▸ Direction
Arrange the lines from the one containing "70: (5, 138)" through the one containing "175: (89, 52)", both included, as a JSON list of strings with one string per line, leaving out blank lines.

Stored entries
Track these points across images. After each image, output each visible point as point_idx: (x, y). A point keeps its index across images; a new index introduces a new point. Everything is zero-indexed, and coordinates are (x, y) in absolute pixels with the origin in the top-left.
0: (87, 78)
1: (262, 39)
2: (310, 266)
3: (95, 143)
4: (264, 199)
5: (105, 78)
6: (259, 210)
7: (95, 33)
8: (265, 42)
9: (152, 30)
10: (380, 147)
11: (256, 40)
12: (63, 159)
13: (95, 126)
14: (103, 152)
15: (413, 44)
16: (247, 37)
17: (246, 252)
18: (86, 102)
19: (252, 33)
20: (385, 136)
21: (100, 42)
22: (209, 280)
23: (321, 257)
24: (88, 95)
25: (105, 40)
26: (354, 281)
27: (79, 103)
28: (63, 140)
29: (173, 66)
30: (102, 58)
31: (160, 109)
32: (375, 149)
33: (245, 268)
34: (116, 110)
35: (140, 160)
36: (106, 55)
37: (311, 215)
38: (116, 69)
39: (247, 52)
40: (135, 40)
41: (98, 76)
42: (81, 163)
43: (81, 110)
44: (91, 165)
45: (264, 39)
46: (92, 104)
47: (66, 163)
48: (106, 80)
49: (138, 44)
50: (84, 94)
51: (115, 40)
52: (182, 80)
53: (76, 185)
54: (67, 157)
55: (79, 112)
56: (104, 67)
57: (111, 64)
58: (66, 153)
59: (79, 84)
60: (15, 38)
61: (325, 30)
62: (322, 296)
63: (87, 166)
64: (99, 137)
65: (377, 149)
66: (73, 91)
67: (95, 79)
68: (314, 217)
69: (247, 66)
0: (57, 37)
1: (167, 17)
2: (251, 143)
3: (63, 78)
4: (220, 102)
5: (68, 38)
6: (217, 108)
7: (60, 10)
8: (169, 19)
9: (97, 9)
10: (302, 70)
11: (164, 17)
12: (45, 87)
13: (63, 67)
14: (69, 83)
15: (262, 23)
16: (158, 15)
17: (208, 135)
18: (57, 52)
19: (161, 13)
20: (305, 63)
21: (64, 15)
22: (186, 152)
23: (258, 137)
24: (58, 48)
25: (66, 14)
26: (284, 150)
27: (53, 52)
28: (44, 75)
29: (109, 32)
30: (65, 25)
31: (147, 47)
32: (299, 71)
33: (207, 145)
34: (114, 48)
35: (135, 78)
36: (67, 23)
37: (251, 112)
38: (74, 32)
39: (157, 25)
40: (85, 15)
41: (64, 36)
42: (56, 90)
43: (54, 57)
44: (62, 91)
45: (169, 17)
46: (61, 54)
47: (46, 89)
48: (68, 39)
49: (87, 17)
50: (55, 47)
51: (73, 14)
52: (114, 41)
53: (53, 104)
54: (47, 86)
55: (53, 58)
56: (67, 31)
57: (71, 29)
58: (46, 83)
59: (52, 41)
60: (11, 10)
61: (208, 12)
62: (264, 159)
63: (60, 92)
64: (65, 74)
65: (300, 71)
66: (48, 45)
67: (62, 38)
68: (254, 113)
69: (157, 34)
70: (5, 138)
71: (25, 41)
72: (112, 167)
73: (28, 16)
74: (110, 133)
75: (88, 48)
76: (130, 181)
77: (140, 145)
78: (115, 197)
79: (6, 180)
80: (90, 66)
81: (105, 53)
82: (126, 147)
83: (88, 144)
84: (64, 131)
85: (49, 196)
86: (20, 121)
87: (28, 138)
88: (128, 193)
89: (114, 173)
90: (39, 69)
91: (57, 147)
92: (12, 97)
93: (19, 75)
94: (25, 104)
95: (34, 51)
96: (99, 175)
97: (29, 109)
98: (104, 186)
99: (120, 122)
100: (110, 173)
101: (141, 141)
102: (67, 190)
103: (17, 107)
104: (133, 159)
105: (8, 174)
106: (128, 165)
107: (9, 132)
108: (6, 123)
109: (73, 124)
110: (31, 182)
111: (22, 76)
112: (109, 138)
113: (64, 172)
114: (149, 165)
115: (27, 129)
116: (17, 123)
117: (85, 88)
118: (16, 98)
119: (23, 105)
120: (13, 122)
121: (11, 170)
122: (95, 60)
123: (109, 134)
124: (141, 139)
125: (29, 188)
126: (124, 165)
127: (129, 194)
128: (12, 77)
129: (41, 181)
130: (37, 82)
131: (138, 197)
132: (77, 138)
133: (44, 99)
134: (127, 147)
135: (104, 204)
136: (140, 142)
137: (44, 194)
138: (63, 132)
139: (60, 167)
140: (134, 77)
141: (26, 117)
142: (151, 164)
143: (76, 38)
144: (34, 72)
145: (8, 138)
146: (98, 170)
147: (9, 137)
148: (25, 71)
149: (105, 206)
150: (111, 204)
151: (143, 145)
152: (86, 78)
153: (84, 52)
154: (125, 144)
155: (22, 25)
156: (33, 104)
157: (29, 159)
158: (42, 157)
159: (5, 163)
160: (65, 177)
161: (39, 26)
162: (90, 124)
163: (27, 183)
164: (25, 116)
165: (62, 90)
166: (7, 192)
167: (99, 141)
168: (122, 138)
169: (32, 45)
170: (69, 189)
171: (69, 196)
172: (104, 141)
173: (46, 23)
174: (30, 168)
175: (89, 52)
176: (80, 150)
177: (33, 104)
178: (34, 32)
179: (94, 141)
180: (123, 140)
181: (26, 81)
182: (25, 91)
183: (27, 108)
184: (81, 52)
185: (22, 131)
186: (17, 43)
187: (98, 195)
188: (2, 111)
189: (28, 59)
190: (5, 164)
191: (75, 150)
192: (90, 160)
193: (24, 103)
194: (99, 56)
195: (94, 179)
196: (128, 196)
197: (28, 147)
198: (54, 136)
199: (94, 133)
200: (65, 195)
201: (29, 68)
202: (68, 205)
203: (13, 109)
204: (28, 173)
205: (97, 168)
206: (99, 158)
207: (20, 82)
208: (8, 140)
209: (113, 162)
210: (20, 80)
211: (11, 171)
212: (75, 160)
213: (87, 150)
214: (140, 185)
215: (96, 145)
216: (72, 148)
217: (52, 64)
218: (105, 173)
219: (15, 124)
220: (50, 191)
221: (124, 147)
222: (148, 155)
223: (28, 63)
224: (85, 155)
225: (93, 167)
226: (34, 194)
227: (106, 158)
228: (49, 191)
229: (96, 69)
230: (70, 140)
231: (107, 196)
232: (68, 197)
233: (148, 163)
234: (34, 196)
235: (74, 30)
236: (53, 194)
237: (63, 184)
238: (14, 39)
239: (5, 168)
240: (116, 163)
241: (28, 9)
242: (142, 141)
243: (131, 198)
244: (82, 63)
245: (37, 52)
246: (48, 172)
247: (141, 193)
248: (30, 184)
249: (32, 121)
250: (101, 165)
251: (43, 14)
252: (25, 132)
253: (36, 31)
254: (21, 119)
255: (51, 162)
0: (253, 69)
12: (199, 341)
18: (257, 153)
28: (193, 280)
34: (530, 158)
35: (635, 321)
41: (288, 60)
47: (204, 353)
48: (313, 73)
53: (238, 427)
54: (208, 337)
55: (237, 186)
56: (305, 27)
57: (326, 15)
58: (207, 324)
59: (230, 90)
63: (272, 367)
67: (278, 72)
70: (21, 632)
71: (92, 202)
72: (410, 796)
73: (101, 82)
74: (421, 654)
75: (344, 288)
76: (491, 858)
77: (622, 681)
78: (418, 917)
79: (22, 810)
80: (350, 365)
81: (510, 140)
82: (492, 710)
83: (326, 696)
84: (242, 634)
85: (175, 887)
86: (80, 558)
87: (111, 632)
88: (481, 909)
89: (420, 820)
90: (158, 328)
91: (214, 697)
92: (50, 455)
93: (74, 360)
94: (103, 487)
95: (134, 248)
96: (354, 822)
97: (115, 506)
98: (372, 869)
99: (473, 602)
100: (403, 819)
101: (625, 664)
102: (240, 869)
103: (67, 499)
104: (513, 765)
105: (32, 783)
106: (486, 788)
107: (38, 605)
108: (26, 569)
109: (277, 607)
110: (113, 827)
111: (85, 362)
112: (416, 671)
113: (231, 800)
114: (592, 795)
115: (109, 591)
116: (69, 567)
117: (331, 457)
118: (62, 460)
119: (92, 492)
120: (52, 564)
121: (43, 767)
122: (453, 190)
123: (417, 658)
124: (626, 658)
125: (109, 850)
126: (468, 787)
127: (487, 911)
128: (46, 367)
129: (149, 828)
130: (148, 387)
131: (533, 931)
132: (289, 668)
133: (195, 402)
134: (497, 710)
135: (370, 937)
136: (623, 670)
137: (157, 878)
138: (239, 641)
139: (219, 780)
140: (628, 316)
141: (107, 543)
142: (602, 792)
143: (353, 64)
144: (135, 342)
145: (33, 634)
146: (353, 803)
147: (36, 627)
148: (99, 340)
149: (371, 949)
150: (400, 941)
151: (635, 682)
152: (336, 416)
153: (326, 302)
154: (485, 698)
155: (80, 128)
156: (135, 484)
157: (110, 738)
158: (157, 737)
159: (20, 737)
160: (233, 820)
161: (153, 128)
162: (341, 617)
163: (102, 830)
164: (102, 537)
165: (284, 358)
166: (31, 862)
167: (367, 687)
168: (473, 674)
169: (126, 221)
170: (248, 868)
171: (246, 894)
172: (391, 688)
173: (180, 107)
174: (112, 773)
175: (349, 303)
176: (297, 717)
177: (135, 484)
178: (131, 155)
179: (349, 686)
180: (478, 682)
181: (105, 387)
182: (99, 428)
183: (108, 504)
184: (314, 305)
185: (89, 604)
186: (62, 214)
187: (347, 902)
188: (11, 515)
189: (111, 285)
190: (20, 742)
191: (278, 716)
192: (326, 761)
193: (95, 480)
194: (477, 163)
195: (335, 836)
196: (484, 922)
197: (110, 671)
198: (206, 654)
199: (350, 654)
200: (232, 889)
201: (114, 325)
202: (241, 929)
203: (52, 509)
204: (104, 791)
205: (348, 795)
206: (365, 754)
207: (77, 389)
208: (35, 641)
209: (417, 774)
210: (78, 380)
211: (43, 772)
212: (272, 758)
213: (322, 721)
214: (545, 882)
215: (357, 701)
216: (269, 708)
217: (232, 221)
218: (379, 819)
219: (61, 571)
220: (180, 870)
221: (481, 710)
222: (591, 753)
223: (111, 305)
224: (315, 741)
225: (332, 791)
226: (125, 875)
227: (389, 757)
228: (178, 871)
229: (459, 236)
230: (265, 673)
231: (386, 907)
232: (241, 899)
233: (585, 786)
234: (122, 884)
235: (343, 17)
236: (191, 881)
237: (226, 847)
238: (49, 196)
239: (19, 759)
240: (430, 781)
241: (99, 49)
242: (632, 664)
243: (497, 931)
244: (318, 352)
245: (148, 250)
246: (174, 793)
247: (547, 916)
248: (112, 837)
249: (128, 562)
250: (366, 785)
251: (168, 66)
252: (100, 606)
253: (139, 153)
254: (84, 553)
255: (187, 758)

▸ Finished task
[
  "70: (5, 138)",
  "71: (25, 41)",
  "72: (112, 167)",
  "73: (28, 16)",
  "74: (110, 133)",
  "75: (88, 48)",
  "76: (130, 181)",
  "77: (140, 145)",
  "78: (115, 197)",
  "79: (6, 180)",
  "80: (90, 66)",
  "81: (105, 53)",
  "82: (126, 147)",
  "83: (88, 144)",
  "84: (64, 131)",
  "85: (49, 196)",
  "86: (20, 121)",
  "87: (28, 138)",
  "88: (128, 193)",
  "89: (114, 173)",
  "90: (39, 69)",
  "91: (57, 147)",
  "92: (12, 97)",
  "93: (19, 75)",
  "94: (25, 104)",
  "95: (34, 51)",
  "96: (99, 175)",
  "97: (29, 109)",
  "98: (104, 186)",
  "99: (120, 122)",
  "100: (110, 173)",
  "101: (141, 141)",
  "102: (67, 190)",
  "103: (17, 107)",
  "104: (133, 159)",
  "105: (8, 174)",
  "106: (128, 165)",
  "107: (9, 132)",
  "108: (6, 123)",
  "109: (73, 124)",
  "110: (31, 182)",
  "111: (22, 76)",
  "112: (109, 138)",
  "113: (64, 172)",
  "114: (149, 165)",
  "115: (27, 129)",
  "116: (17, 123)",
  "117: (85, 88)",
  "118: (16, 98)",
  "119: (23, 105)",
  "120: (13, 122)",
  "121: (11, 170)",
  "122: (95, 60)",
  "123: (109, 134)",
  "124: (141, 139)",
  "125: (29, 188)",
  "126: (124, 165)",
  "127: (129, 194)",
  "128: (12, 77)",
  "129: (41, 181)",
  "130: (37, 82)",
  "131: (138, 197)",
  "132: (77, 138)",
  "133: (44, 99)",
  "134: (127, 147)",
  "135: (104, 204)",
  "136: (140, 142)",
  "137: (44, 194)",
  "138: (63, 132)",
  "139: (60, 167)",
  "140: (134, 77)",
  "141: (26, 117)",
  "142: (151, 164)",
  "143: (76, 38)",
  "144: (34, 72)",
  "145: (8, 138)",
  "146: (98, 170)",
  "147: (9, 137)",
  "148: (25, 71)",
  "149: (105, 206)",
  "150: (111, 204)",
  "151: (143, 145)",
  "152: (86, 78)",
  "153: (84, 52)",
  "154: (125, 144)",
  "155: (22, 25)",
  "156: (33, 104)",
  "157: (29, 159)",
  "158: (42, 157)",
  "159: (5, 163)",
  "160: (65, 177)",
  "161: (39, 26)",
  "162: (90, 124)",
  "163: (27, 183)",
  "164: (25, 116)",
  "165: (62, 90)",
  "166: (7, 192)",
  "167: (99, 141)",
  "168: (122, 138)",
  "169: (32, 45)",
  "170: (69, 189)",
  "171: (69, 196)",
  "172: (104, 141)",
  "173: (46, 23)",
  "174: (30, 168)",
  "175: (89, 52)"
]